All the lines below need to be transcribed exactly. Pictures get left out.

* * * *

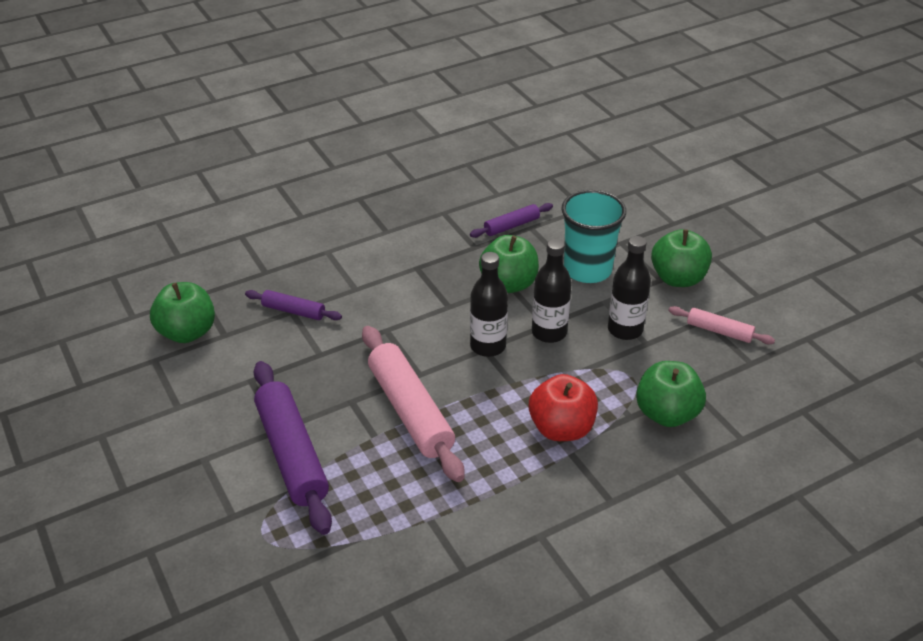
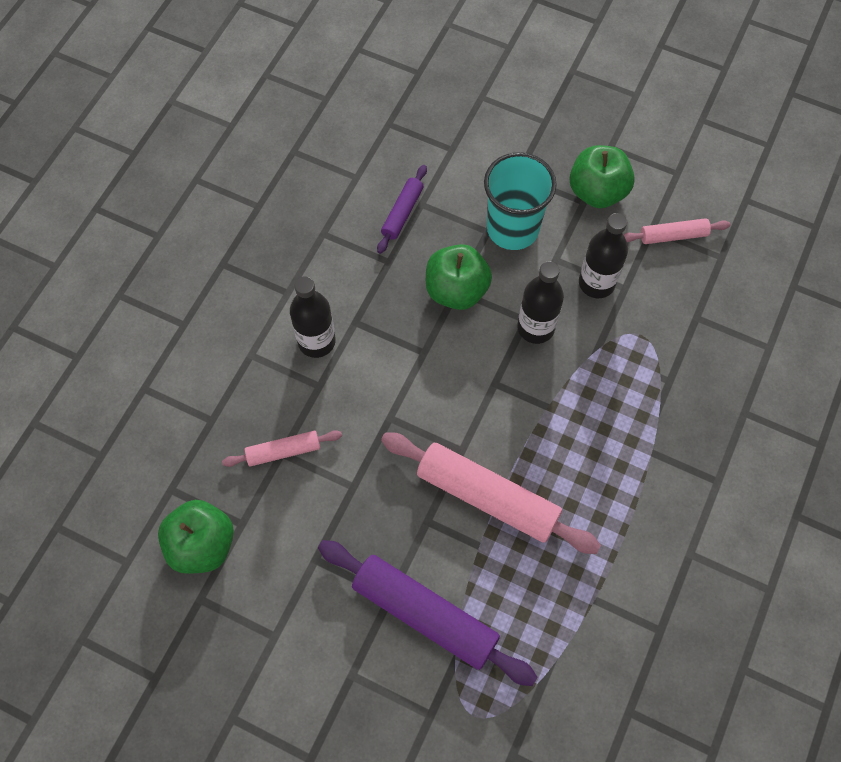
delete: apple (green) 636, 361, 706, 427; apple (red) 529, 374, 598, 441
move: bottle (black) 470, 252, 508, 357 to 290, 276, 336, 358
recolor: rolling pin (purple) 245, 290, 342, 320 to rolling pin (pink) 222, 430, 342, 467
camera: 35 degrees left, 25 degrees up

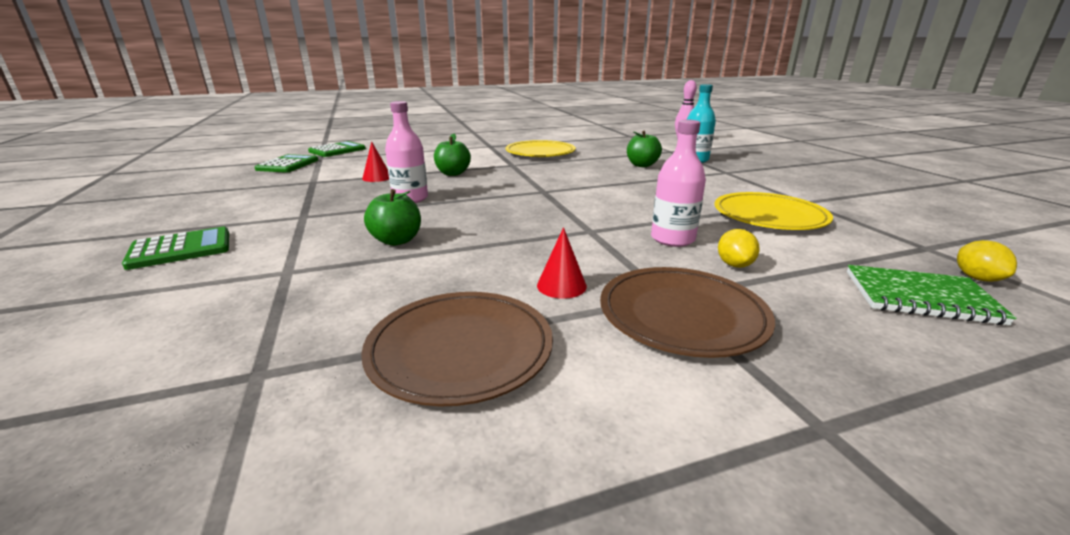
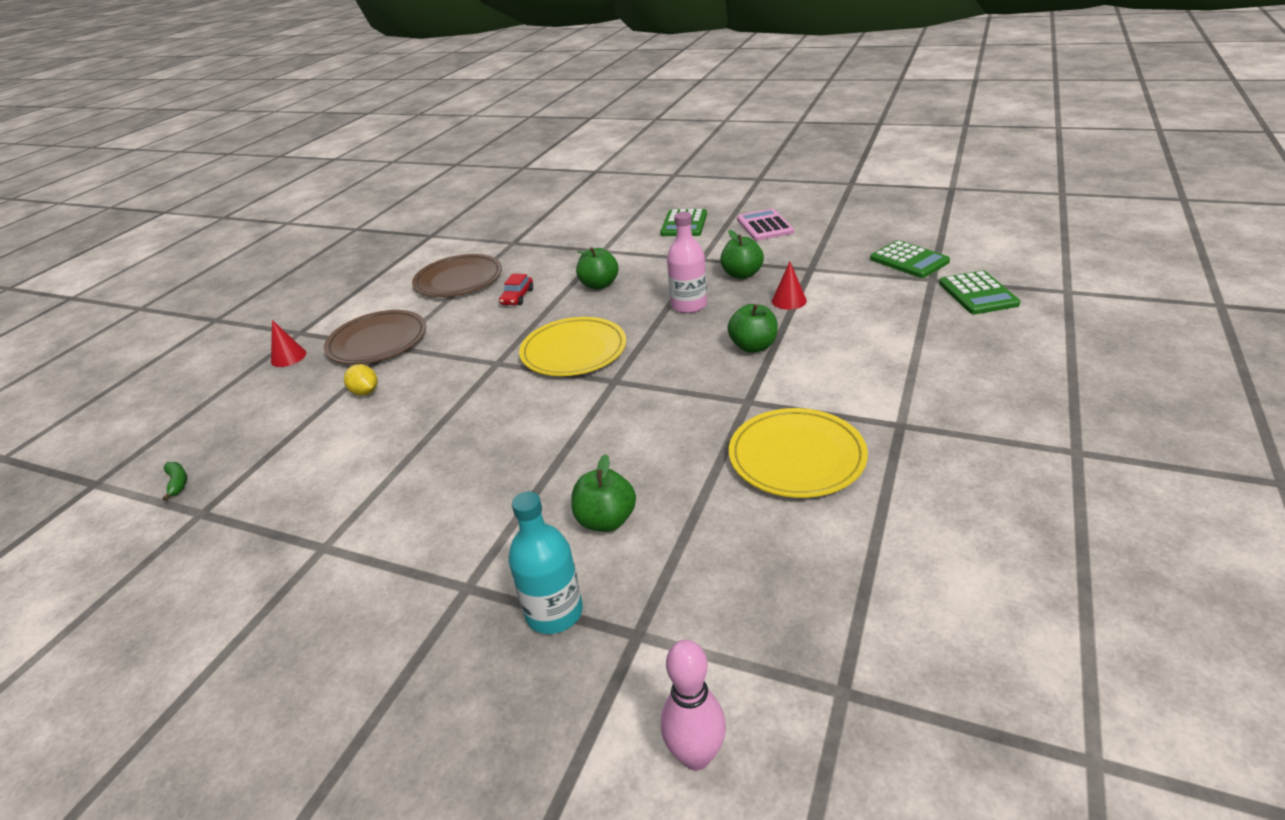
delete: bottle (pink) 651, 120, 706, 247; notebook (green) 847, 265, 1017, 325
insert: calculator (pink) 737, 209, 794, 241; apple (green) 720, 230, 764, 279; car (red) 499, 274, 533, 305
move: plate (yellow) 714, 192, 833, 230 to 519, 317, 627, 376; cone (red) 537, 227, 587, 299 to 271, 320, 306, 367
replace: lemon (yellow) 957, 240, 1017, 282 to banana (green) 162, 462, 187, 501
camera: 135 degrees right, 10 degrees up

* * * *

(WRITTEN ANSWER):
delete: apple (green) 636, 361, 706, 427; apple (red) 529, 374, 598, 441
move: bottle (black) 470, 252, 508, 357 to 290, 276, 336, 358
recolor: rolling pin (purple) 245, 290, 342, 320 to rolling pin (pink) 222, 430, 342, 467
camera: 35 degrees left, 25 degrees up

delete: bottle (pink) 651, 120, 706, 247; notebook (green) 847, 265, 1017, 325
insert: calculator (pink) 737, 209, 794, 241; apple (green) 720, 230, 764, 279; car (red) 499, 274, 533, 305
move: plate (yellow) 714, 192, 833, 230 to 519, 317, 627, 376; cone (red) 537, 227, 587, 299 to 271, 320, 306, 367
replace: lemon (yellow) 957, 240, 1017, 282 to banana (green) 162, 462, 187, 501
camera: 135 degrees right, 10 degrees up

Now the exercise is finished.